## Shape scene image sequences:

******

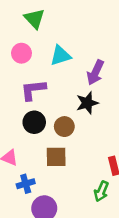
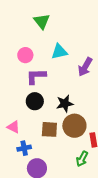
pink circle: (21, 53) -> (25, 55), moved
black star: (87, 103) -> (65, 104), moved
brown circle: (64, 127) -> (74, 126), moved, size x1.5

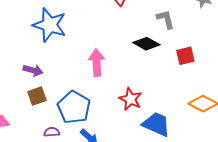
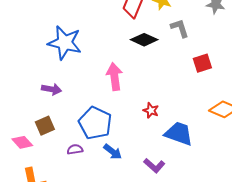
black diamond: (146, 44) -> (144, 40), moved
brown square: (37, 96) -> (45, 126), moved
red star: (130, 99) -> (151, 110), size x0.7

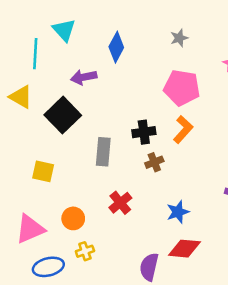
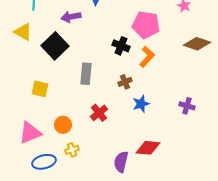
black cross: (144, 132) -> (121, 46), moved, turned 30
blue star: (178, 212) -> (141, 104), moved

******

## Work to complete:
Reproduce precisely the lines of the entries above, from the one containing "black star: (87, 103) -> (65, 104), moved" through the final one, both ends included, and omit the pictures.

## Answer:
black star: (87, 103) -> (65, 104), moved
brown circle: (64, 127) -> (74, 126), moved, size x1.5

black diamond: (146, 44) -> (144, 40), moved
brown square: (37, 96) -> (45, 126), moved
red star: (130, 99) -> (151, 110), size x0.7

black cross: (144, 132) -> (121, 46), moved, turned 30
blue star: (178, 212) -> (141, 104), moved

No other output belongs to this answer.